§ **Supplied data**:
-*-*-

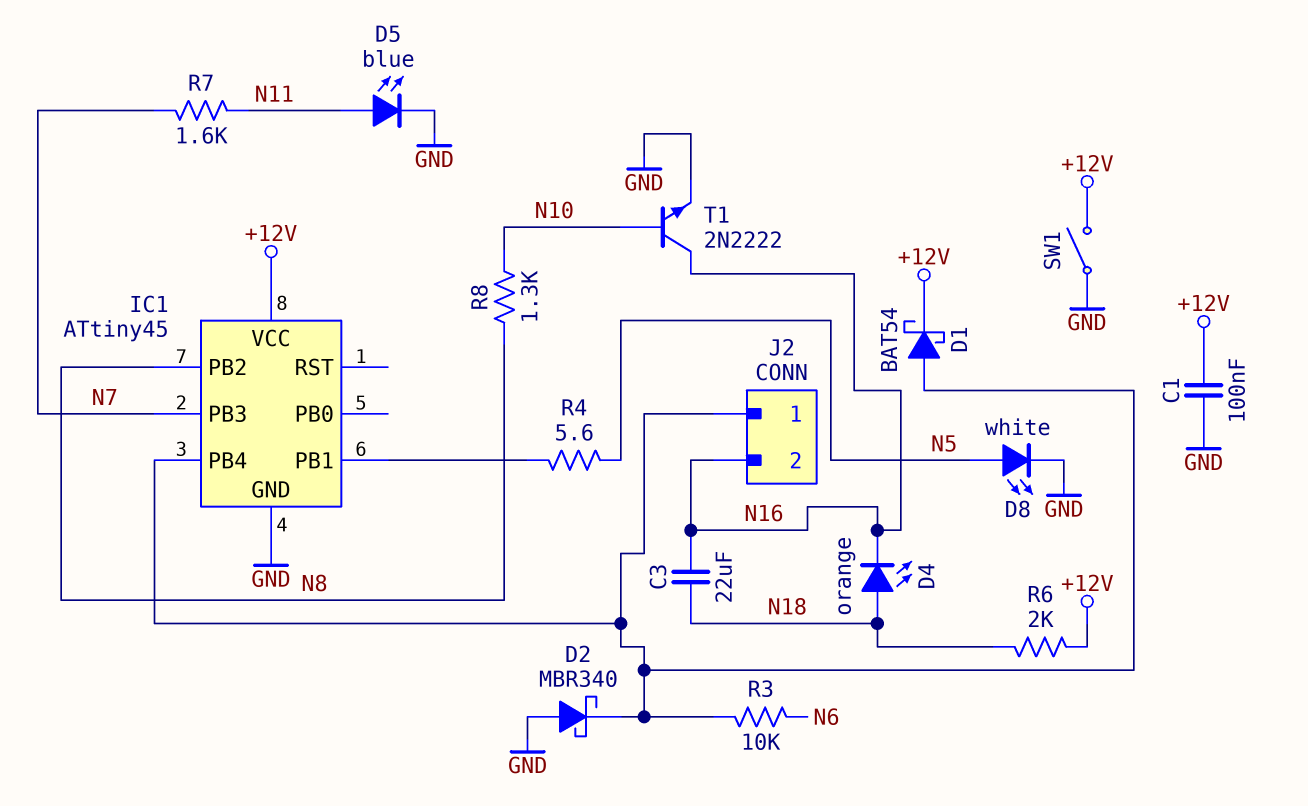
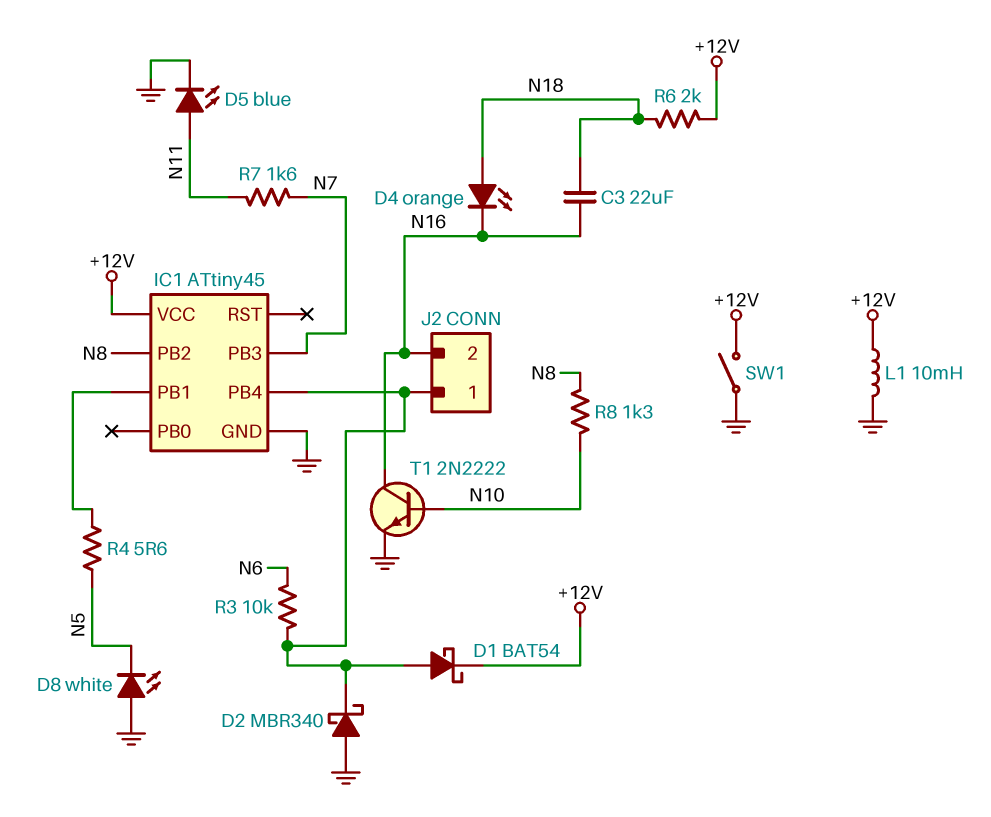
C1: 100nF (+12V, GND) -> none
D8: LED white (A N5, K GND) -> LED white (A GND, K N5)
L1: none -> 10mH (+12V, GND)

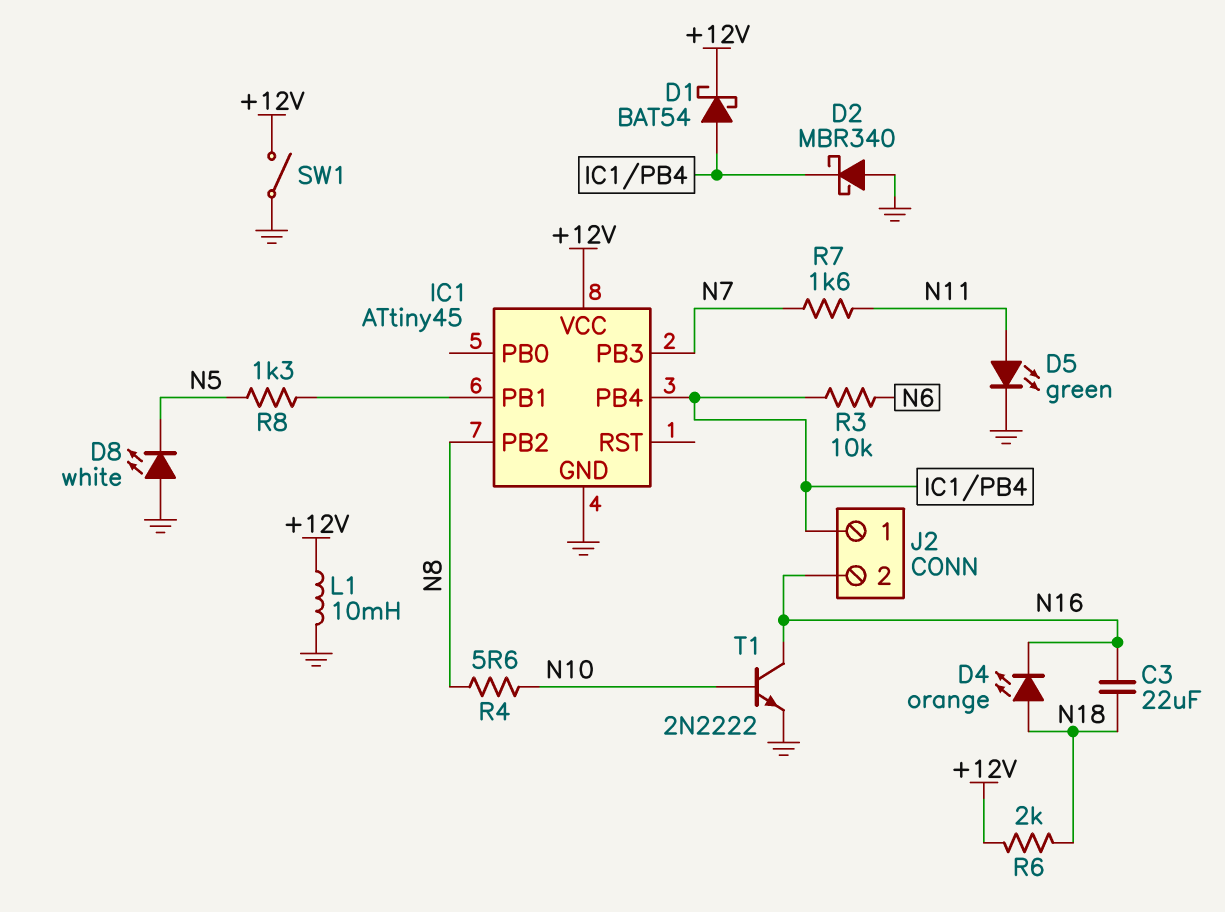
D5: LED blue (A N11, K GND) -> LED green (A N11, K GND)
R4: 5.6 (IC1/PB1, N5) -> 5.6 (N8, N10)
R8: 1.3k (N8, N10) -> 1.3k (IC1/PB1, N5)

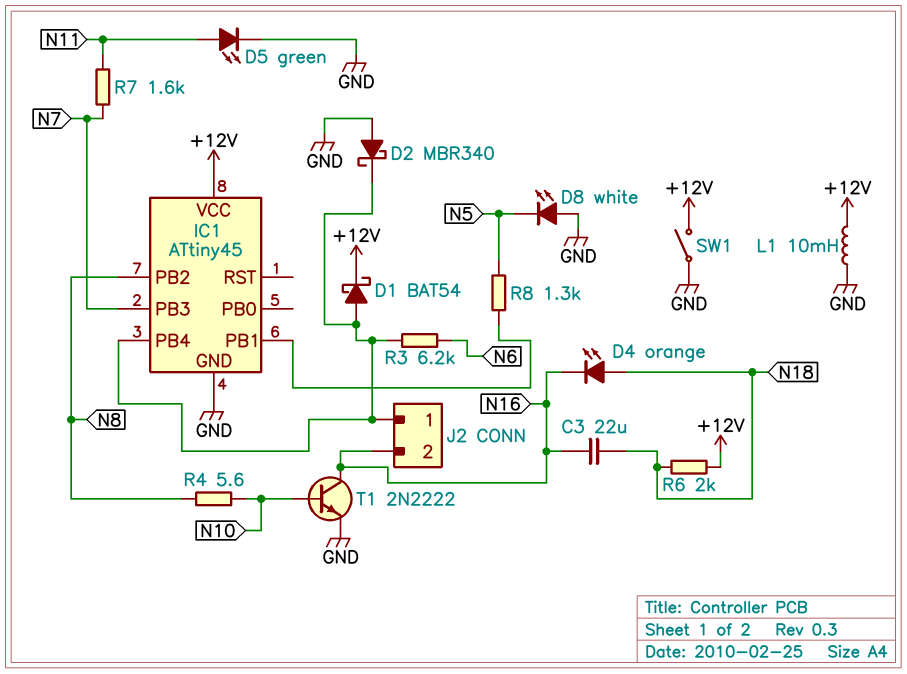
R3: 10k (IC1/PB4, N6) -> 6.2k (IC1/PB4, N6)

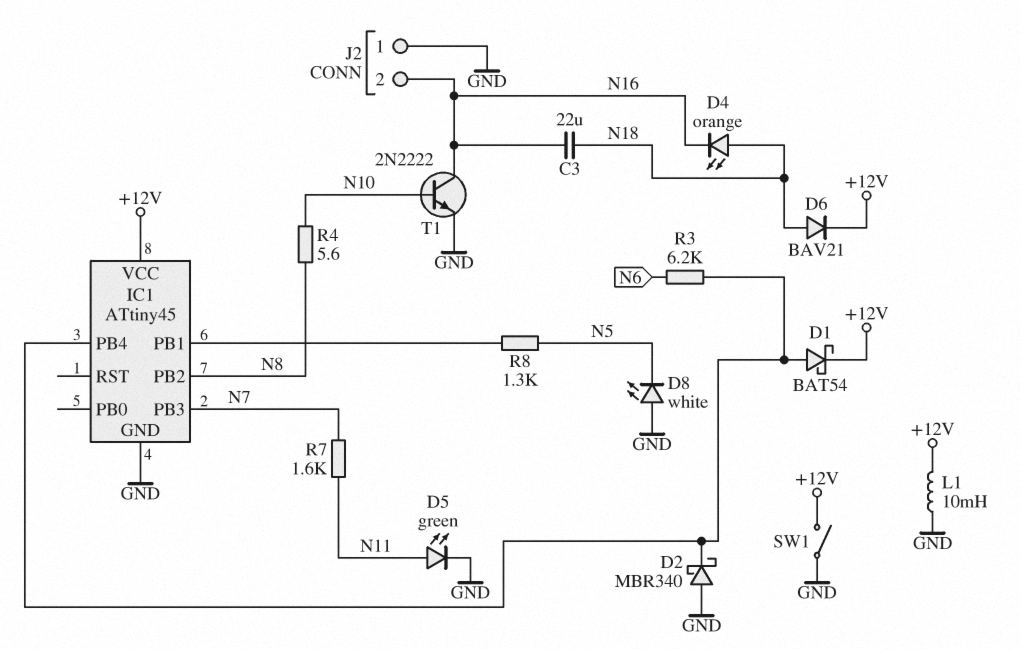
D6: none -> diode BAV21 (A N18, K +12V)
J2 pin 1: IC1/PB4 -> GND
R6: 2k (+12V, N18) -> none

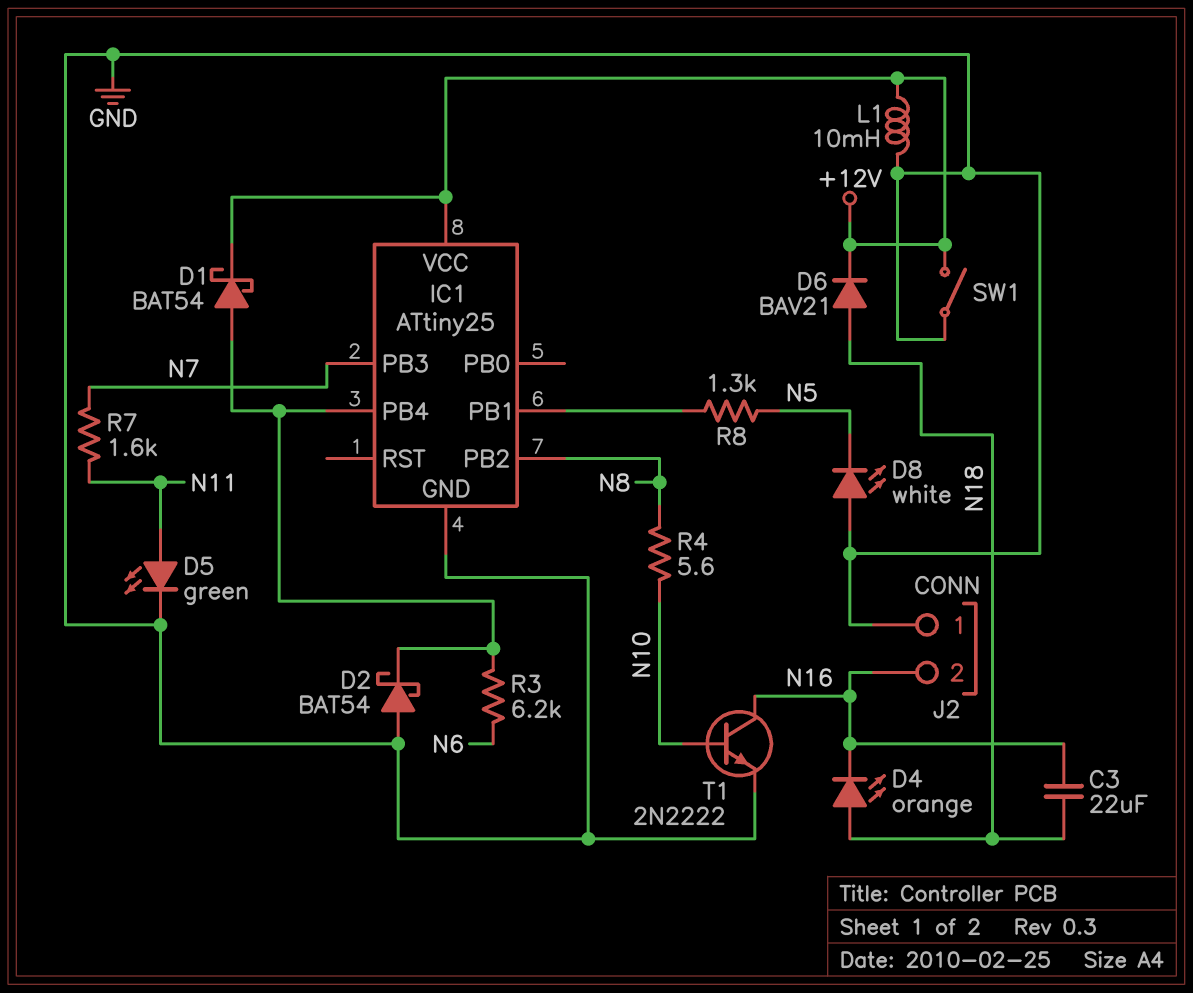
D2: schottky MBR340 (A GND, K IC1/PB4) -> schottky BAT54 (A GND, K IC1/PB4)
IC1: ATtiny45 -> ATtiny25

-*-*-

§ **Task description**: Give the listing again exactly, minus its images.

§ **Result**:
C1: 100nF (+12V, GND) -> none
D8: LED white (A N5, K GND) -> LED white (A GND, K N5)
L1: none -> 10mH (+12V, GND)

D5: LED blue (A N11, K GND) -> LED green (A N11, K GND)
R4: 5.6 (IC1/PB1, N5) -> 5.6 (N8, N10)
R8: 1.3k (N8, N10) -> 1.3k (IC1/PB1, N5)

R3: 10k (IC1/PB4, N6) -> 6.2k (IC1/PB4, N6)

D6: none -> diode BAV21 (A N18, K +12V)
J2 pin 1: IC1/PB4 -> GND
R6: 2k (+12V, N18) -> none

D2: schottky MBR340 (A GND, K IC1/PB4) -> schottky BAT54 (A GND, K IC1/PB4)
IC1: ATtiny45 -> ATtiny25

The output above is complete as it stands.